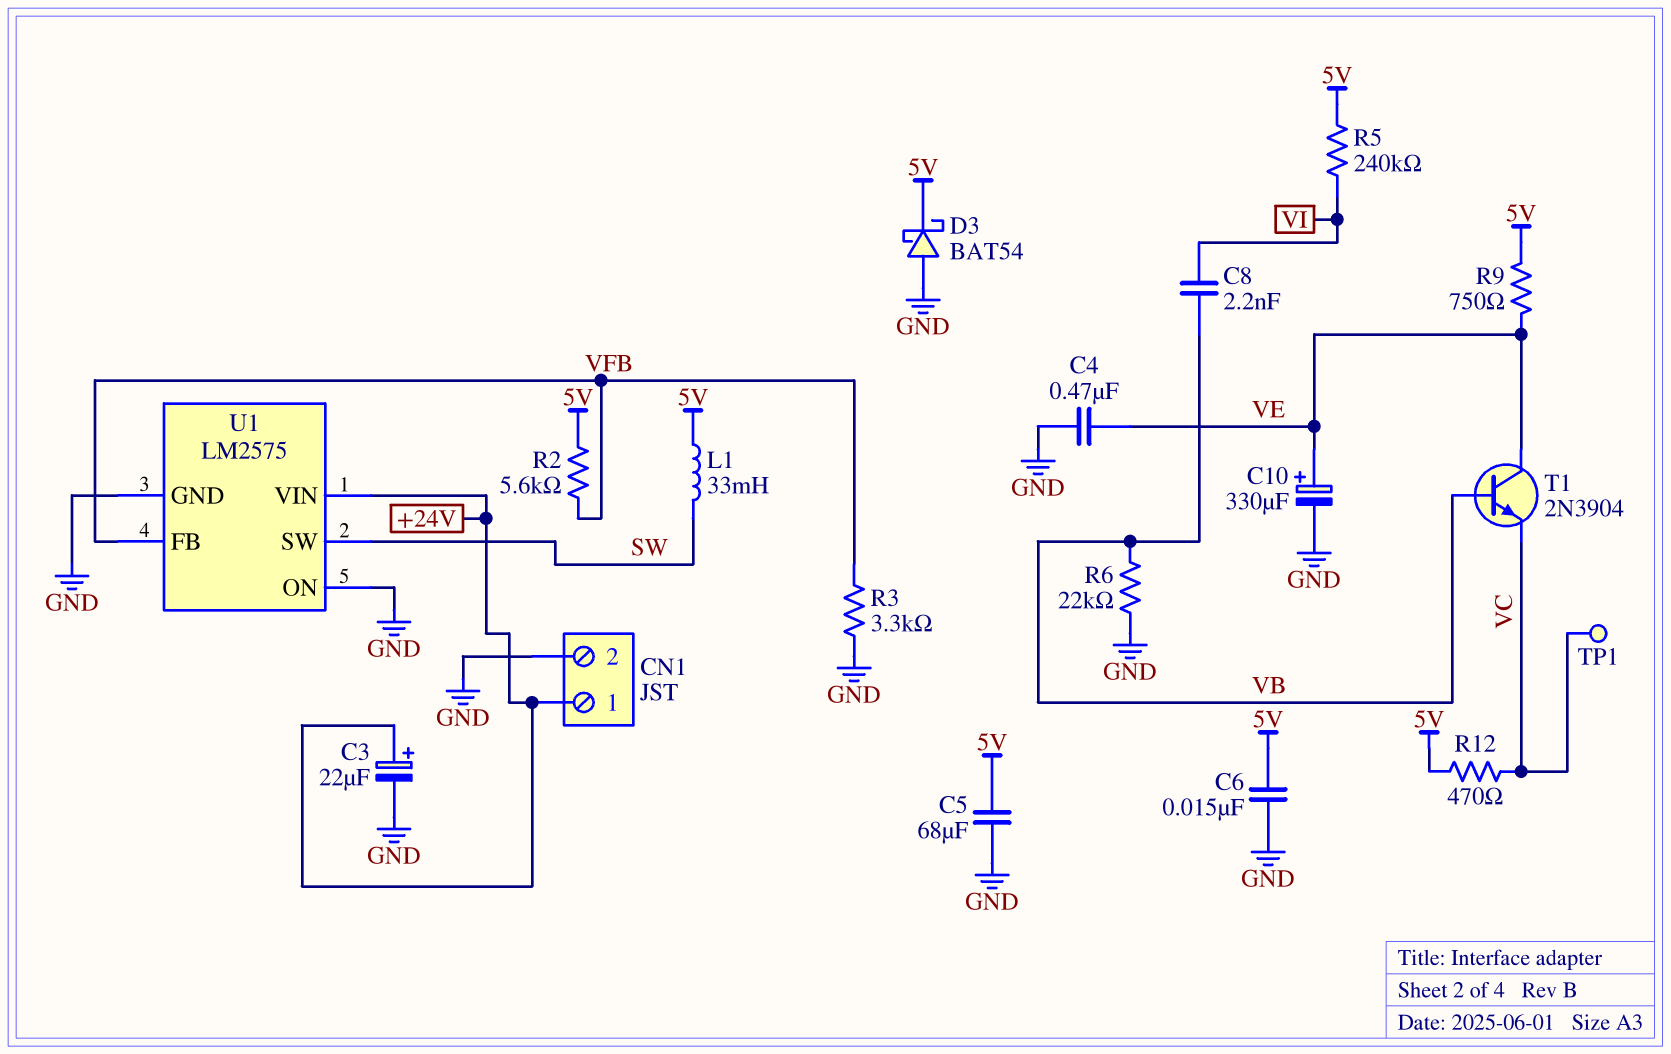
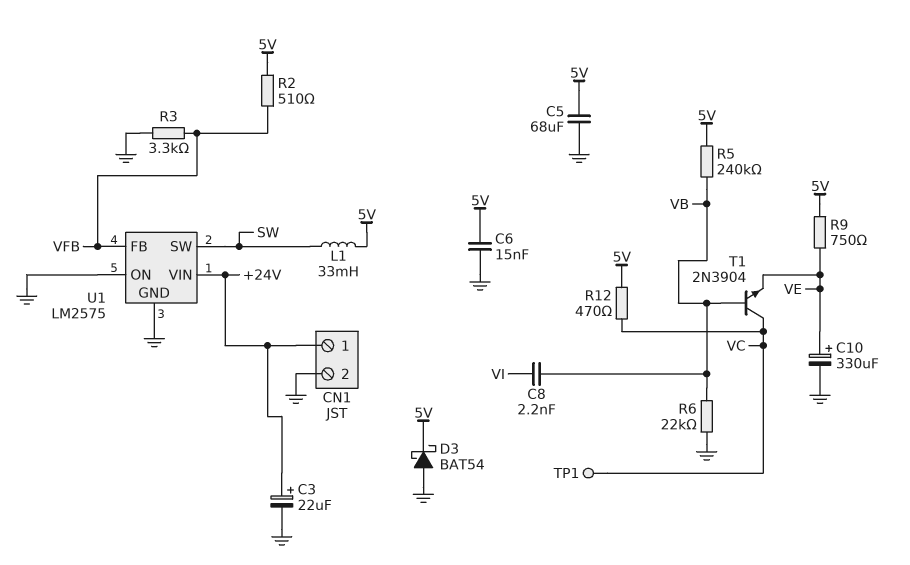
C4: 470nF (GND, VE) -> none
R2: 5.6k (5V, VFB) -> 510 (5V, VFB)
R5: 240k (5V, VI) -> 240k (5V, VB)
T1: NPN 2N3904 (B VB, C VE, E VC) -> NPN 2N3904 (B VB, C VC, E VE)

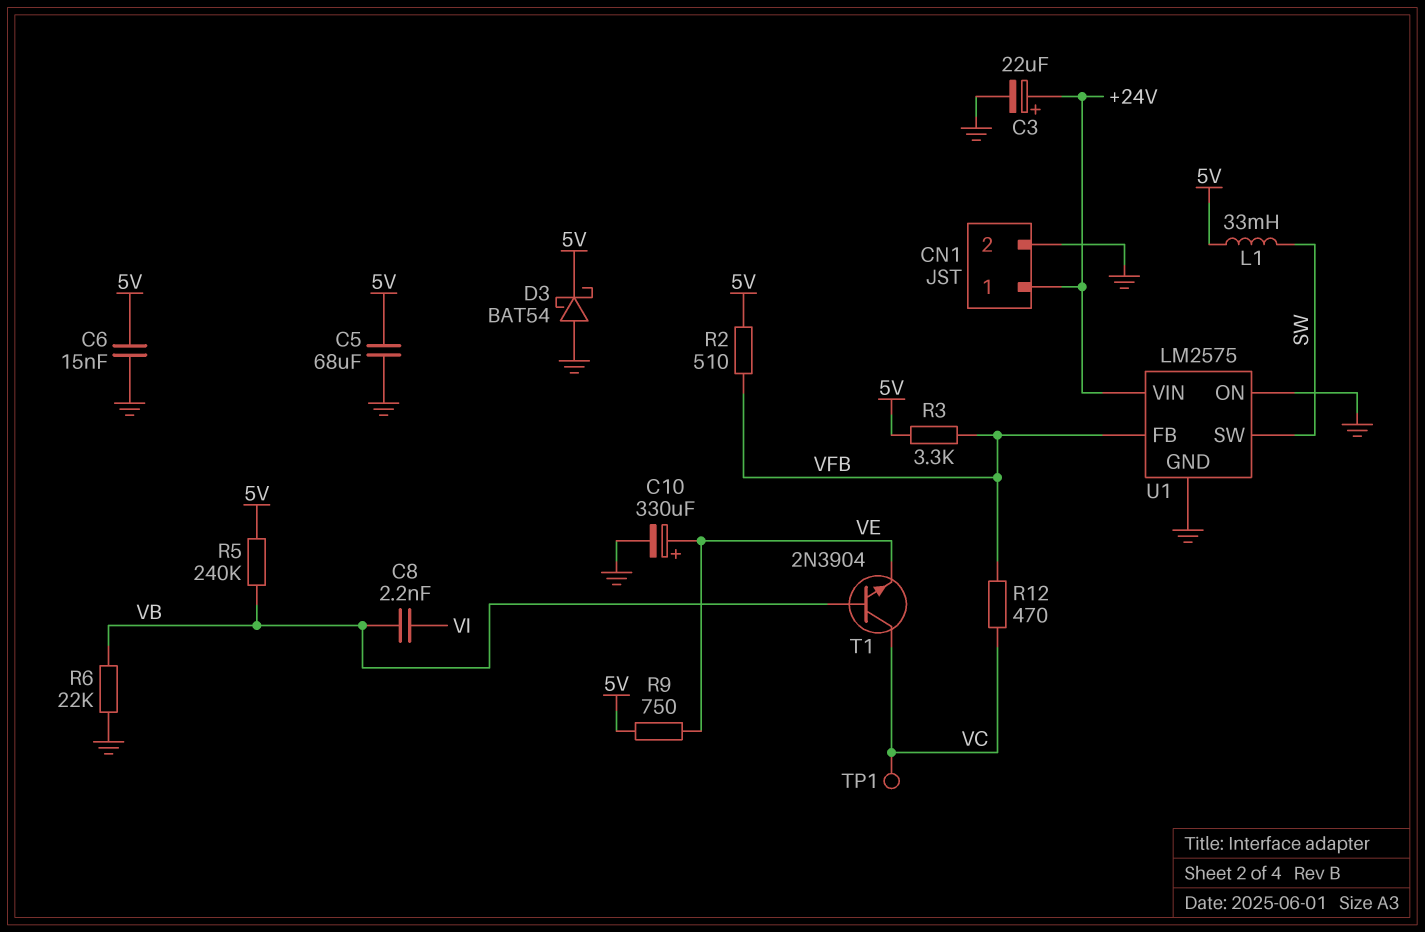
R3: 3.3k (GND, VFB) -> 3.3k (5V, VFB)
R12: 470 (5V, VC) -> 470 (VC, VFB)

####################

**TASK OBJECTIVE:** Every last line above must be reproduced as written, and no pictures belong in the copy.

**EXPECTED ANSWER:**
C4: 470nF (GND, VE) -> none
R2: 5.6k (5V, VFB) -> 510 (5V, VFB)
R5: 240k (5V, VI) -> 240k (5V, VB)
T1: NPN 2N3904 (B VB, C VE, E VC) -> NPN 2N3904 (B VB, C VC, E VE)

R3: 3.3k (GND, VFB) -> 3.3k (5V, VFB)
R12: 470 (5V, VC) -> 470 (VC, VFB)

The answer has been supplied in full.